***** Given information *****

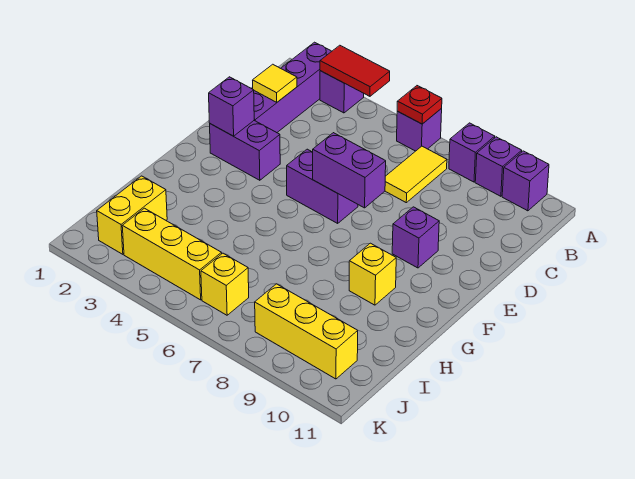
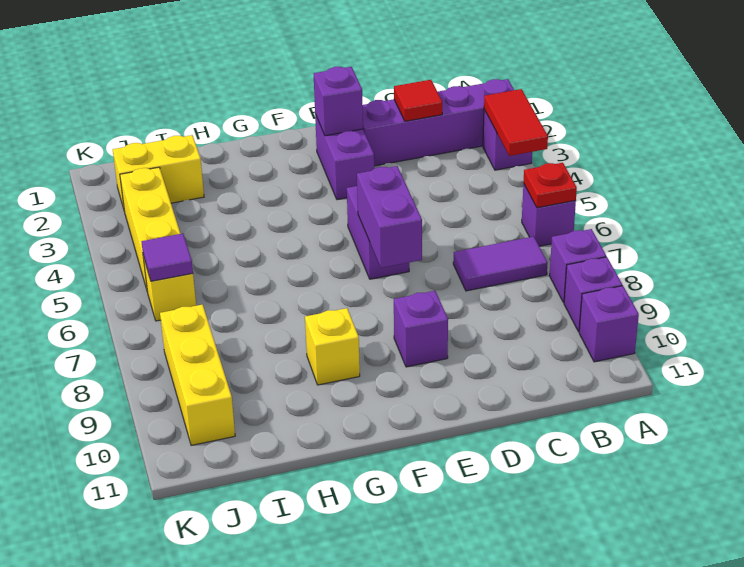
yellow tile B7:C7 level 1 -> purple tile B7:C7 level 1
yellow tile C2 level 2 -> red tile C2 level 2
none -> purple tile J6 level 2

*****

Action item →
From the listing above, pick out every line containing "purple".

Response area →
yellow tile B7:C7 level 1 -> purple tile B7:C7 level 1
none -> purple tile J6 level 2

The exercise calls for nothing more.